- WORK REQUIRED
Show every line below that contains the string "kern". Case counts.

Stored data
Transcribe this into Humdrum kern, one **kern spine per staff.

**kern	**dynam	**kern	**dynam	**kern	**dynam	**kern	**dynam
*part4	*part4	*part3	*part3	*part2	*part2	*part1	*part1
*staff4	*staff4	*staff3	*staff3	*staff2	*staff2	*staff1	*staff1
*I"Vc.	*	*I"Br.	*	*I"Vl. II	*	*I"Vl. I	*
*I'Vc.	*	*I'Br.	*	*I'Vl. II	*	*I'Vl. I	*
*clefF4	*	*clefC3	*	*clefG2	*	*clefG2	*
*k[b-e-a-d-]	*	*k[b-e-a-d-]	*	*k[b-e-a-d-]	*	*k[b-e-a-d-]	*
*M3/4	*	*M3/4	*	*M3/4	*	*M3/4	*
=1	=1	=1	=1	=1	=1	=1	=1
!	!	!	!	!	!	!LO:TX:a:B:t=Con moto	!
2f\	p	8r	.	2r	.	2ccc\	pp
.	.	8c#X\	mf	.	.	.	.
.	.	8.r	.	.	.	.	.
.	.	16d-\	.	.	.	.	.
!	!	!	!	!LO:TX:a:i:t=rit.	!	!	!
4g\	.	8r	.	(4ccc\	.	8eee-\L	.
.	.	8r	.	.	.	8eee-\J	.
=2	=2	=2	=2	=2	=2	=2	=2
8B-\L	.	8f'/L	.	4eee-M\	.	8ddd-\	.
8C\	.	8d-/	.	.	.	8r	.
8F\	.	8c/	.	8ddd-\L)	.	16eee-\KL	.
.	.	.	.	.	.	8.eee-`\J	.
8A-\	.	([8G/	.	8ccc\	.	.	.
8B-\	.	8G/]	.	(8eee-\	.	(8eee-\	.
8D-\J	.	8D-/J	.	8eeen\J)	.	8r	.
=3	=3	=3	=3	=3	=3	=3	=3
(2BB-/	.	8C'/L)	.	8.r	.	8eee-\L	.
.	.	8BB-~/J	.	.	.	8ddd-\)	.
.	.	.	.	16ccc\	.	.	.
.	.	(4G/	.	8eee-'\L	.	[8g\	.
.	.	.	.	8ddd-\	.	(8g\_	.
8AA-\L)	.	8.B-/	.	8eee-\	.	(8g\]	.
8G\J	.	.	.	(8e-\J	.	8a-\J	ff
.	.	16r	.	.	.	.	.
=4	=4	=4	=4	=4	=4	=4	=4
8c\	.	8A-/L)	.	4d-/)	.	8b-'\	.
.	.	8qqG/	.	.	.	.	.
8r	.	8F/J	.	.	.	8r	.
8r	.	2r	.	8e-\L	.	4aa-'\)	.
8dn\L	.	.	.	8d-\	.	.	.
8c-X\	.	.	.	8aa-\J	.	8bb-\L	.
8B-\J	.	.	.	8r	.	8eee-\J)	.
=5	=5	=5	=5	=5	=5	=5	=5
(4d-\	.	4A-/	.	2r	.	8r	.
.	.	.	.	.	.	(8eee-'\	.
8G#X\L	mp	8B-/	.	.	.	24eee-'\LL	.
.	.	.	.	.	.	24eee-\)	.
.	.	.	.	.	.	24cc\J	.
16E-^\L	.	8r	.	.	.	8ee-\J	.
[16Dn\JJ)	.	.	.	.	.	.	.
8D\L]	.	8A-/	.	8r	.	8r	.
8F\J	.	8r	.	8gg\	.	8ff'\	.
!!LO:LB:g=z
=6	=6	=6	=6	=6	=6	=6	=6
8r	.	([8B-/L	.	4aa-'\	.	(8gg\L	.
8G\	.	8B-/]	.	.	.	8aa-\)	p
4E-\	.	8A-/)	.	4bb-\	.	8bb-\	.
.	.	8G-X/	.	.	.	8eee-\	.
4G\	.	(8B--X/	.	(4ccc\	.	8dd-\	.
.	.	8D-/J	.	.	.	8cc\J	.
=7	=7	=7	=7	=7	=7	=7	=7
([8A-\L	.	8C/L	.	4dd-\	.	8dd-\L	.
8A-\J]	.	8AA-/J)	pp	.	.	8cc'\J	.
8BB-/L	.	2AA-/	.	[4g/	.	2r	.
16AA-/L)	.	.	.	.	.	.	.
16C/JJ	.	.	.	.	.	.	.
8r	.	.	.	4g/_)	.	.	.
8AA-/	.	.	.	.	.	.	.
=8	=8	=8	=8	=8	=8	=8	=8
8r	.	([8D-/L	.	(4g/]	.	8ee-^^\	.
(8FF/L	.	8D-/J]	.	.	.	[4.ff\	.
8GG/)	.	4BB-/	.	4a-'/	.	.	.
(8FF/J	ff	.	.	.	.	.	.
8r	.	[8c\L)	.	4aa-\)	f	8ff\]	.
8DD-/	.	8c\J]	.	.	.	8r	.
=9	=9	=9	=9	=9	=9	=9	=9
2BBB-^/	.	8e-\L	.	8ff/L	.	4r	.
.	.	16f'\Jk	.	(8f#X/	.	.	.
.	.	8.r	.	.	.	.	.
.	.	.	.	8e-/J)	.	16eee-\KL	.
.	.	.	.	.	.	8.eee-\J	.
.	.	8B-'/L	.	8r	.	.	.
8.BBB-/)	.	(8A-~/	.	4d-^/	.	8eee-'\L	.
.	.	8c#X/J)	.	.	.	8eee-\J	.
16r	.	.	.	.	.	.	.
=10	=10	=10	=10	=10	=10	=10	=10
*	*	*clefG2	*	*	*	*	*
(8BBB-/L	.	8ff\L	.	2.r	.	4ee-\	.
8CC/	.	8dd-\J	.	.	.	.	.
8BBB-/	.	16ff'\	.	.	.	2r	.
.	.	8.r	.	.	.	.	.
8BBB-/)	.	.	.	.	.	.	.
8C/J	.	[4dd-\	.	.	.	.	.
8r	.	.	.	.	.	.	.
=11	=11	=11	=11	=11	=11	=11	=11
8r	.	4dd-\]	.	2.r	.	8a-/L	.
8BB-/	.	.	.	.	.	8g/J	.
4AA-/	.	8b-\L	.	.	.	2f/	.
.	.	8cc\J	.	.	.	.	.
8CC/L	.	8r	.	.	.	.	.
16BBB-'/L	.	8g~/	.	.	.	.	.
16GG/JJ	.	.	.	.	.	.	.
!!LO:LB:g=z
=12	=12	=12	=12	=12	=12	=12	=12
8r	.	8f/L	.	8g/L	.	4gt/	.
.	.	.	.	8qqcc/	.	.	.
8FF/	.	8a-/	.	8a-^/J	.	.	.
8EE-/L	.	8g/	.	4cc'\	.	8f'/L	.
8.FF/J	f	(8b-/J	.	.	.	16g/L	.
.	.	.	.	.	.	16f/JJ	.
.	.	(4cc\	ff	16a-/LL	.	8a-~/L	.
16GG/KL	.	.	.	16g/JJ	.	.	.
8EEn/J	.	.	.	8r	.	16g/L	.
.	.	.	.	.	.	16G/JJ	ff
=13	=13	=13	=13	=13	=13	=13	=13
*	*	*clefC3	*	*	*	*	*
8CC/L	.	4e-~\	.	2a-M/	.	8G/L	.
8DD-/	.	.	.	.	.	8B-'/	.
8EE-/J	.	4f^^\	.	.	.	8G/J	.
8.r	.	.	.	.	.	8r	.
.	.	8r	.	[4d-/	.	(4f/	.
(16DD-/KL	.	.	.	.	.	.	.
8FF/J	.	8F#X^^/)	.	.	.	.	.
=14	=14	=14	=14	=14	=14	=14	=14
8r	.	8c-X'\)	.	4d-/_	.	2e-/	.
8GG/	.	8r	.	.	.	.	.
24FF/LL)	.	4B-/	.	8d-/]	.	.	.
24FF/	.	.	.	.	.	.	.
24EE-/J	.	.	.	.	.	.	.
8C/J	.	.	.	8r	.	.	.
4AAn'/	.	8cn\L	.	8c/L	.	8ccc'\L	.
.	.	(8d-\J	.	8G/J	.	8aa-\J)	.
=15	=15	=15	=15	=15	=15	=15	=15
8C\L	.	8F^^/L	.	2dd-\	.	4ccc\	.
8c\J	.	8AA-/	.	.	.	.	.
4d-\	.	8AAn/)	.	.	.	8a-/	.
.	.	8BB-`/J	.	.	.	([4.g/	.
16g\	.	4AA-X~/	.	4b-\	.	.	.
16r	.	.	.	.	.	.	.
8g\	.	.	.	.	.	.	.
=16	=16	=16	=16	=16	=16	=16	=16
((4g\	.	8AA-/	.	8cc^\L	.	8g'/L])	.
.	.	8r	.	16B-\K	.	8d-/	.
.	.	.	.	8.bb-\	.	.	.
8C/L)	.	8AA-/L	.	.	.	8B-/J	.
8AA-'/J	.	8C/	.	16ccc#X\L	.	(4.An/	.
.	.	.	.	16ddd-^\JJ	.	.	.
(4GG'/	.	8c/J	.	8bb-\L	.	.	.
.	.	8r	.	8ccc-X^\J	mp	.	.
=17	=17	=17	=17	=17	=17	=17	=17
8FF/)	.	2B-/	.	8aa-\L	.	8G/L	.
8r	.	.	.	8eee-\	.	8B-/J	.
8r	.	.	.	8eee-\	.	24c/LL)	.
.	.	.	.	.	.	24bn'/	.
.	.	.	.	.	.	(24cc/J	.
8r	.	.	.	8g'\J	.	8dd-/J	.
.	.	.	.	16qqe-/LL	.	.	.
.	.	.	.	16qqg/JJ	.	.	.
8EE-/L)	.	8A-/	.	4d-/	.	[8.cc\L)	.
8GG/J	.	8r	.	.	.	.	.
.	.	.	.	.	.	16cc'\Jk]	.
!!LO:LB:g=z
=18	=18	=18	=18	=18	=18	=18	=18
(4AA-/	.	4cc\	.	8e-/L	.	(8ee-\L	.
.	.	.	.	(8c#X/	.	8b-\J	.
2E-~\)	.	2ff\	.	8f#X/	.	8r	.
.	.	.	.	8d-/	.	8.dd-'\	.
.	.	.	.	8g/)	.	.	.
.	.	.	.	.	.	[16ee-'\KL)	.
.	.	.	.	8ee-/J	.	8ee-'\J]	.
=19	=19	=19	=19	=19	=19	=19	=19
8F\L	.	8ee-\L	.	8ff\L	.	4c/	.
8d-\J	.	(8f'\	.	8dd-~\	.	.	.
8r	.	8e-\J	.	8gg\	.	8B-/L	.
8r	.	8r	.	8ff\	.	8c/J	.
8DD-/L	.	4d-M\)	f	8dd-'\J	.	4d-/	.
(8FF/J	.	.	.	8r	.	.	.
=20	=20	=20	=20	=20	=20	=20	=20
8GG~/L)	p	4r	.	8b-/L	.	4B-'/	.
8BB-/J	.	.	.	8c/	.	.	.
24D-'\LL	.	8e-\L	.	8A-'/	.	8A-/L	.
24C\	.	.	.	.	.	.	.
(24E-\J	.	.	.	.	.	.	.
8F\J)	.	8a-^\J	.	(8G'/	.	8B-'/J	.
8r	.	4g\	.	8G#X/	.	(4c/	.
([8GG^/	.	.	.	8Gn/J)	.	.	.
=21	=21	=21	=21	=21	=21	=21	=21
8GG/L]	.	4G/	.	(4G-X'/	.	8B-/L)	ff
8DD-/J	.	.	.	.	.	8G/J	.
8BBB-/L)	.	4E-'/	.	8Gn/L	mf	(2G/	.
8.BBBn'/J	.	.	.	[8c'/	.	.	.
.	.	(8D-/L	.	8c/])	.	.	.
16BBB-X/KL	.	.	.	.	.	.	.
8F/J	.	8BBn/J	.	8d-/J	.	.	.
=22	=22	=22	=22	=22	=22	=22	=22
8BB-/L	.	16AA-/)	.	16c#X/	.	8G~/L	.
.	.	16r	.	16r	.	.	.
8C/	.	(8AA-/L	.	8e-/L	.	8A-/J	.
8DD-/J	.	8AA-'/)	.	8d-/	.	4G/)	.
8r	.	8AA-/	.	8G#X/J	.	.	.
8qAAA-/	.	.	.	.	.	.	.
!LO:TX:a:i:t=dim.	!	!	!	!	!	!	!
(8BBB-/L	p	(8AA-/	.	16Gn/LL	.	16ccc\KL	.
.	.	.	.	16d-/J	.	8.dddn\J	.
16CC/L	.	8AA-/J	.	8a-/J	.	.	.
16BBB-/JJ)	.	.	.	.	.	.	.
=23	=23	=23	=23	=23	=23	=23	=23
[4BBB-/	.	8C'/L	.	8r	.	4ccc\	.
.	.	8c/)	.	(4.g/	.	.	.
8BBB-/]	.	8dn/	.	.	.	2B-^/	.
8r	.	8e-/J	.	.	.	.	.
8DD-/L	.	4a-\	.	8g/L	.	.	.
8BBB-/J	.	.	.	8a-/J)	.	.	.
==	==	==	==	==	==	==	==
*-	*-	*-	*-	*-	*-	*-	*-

- ANSWER TO THE EXERCISE
Transcribe this into Humdrum kern, one **kern spine per staff.
**kern	**dynam	**kern	**dynam	**kern	**dynam	**kern	**dynam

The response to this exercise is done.